**YOUR INSTRUCTIONS**.
From the line containing "RELAY2 pin IN1: D6 -> D10" to the last line of the records below, repeat every line exactly and add nothing else.

[RECORDS SHOWN — start]

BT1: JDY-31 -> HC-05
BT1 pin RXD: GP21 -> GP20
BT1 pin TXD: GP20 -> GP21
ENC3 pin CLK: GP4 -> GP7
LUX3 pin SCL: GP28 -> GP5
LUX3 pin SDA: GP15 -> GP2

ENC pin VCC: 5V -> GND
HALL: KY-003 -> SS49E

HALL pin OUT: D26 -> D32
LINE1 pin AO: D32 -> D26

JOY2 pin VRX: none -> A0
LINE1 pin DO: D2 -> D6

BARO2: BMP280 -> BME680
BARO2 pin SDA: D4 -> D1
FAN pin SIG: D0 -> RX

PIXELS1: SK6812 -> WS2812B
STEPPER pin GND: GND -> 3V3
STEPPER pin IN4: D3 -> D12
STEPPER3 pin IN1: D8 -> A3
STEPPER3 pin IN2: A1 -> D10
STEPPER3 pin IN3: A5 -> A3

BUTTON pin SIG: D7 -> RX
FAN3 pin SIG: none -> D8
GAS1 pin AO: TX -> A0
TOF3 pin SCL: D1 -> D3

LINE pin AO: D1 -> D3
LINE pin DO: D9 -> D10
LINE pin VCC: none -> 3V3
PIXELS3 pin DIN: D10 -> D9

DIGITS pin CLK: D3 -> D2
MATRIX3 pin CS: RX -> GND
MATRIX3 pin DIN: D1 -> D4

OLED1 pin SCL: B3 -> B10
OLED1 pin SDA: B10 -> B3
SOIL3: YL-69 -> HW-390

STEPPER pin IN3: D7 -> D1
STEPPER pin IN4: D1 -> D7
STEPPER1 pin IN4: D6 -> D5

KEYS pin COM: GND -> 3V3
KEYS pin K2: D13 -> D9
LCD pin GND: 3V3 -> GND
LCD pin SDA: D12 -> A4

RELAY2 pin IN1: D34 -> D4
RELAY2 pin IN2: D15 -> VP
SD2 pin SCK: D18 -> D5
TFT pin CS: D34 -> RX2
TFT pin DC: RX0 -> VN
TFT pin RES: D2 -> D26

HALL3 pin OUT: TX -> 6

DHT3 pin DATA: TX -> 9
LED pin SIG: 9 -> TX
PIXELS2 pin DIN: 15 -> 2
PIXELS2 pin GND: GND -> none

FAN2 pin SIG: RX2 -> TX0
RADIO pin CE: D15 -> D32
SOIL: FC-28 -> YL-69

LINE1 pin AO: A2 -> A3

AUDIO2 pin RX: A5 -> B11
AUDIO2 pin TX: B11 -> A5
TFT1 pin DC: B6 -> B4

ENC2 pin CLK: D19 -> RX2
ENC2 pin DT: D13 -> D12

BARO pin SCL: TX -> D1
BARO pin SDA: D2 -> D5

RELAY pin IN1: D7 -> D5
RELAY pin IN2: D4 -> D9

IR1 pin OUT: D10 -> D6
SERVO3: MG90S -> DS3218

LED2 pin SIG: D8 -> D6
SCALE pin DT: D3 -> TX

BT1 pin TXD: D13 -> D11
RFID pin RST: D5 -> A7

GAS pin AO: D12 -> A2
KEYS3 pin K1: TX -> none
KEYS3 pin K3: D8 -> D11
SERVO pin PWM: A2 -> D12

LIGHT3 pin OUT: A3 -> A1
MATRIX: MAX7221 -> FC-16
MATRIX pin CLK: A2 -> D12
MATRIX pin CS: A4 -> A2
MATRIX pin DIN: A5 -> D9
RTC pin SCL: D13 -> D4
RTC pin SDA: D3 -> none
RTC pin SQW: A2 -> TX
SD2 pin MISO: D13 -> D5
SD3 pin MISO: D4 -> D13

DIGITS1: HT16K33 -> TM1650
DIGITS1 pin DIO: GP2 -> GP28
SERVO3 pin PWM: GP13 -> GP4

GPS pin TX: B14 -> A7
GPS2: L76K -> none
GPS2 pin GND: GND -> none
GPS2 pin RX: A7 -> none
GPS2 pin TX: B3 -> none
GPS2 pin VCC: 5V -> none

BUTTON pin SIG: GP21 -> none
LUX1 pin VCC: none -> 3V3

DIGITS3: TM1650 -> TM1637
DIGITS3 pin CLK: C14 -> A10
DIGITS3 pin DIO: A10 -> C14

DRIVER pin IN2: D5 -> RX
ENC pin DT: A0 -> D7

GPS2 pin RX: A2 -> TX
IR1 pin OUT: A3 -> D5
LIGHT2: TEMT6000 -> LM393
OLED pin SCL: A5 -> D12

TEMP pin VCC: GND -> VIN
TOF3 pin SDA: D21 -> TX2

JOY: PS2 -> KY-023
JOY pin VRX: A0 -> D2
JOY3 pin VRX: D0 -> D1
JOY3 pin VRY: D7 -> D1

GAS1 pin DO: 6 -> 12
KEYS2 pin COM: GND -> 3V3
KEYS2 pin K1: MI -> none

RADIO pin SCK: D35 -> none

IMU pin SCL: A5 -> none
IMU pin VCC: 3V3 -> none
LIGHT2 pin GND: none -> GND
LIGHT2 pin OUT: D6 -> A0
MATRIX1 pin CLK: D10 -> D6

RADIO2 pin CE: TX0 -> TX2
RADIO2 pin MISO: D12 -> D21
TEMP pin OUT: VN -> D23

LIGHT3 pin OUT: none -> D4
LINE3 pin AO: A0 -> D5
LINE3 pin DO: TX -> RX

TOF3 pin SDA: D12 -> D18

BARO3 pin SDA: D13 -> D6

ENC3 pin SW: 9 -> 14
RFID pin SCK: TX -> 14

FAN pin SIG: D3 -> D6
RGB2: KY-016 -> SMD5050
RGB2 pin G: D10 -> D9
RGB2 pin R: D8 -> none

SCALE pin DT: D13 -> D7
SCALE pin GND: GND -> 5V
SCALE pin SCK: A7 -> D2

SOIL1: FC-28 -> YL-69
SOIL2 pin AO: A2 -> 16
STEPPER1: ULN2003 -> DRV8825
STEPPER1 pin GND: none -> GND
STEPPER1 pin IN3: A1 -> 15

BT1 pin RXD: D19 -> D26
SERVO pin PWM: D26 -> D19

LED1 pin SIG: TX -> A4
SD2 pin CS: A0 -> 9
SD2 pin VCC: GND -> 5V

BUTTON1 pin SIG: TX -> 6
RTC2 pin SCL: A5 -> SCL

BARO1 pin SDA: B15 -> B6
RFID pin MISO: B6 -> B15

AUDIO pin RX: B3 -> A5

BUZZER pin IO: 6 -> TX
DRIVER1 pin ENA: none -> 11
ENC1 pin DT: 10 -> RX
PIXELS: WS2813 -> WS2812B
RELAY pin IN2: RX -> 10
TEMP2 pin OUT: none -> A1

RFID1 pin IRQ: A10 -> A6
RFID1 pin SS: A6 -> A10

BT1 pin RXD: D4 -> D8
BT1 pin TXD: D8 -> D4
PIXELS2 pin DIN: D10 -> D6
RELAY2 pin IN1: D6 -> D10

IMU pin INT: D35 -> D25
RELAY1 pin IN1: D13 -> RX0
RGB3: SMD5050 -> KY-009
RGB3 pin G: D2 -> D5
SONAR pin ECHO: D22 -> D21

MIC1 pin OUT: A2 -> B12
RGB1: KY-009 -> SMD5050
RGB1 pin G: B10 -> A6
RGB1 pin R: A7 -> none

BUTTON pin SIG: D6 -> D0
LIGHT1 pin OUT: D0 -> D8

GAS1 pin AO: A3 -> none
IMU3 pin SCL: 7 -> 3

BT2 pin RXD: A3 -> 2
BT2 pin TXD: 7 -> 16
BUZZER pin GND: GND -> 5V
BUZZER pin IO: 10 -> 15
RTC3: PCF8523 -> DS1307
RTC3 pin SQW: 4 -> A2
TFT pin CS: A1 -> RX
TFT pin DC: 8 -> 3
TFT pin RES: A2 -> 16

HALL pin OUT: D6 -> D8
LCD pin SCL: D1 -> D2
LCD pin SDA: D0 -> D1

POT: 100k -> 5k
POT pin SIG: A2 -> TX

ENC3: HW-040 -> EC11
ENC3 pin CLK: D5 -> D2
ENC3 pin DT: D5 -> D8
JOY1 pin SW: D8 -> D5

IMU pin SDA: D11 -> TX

[RECORDS SHOWN — finish]

**EXERCISE SOLUTION**.
RELAY2 pin IN1: D6 -> D10

IMU pin INT: D35 -> D25
RELAY1 pin IN1: D13 -> RX0
RGB3: SMD5050 -> KY-009
RGB3 pin G: D2 -> D5
SONAR pin ECHO: D22 -> D21

MIC1 pin OUT: A2 -> B12
RGB1: KY-009 -> SMD5050
RGB1 pin G: B10 -> A6
RGB1 pin R: A7 -> none

BUTTON pin SIG: D6 -> D0
LIGHT1 pin OUT: D0 -> D8

GAS1 pin AO: A3 -> none
IMU3 pin SCL: 7 -> 3

BT2 pin RXD: A3 -> 2
BT2 pin TXD: 7 -> 16
BUZZER pin GND: GND -> 5V
BUZZER pin IO: 10 -> 15
RTC3: PCF8523 -> DS1307
RTC3 pin SQW: 4 -> A2
TFT pin CS: A1 -> RX
TFT pin DC: 8 -> 3
TFT pin RES: A2 -> 16

HALL pin OUT: D6 -> D8
LCD pin SCL: D1 -> D2
LCD pin SDA: D0 -> D1

POT: 100k -> 5k
POT pin SIG: A2 -> TX

ENC3: HW-040 -> EC11
ENC3 pin CLK: D5 -> D2
ENC3 pin DT: D5 -> D8
JOY1 pin SW: D8 -> D5

IMU pin SDA: D11 -> TX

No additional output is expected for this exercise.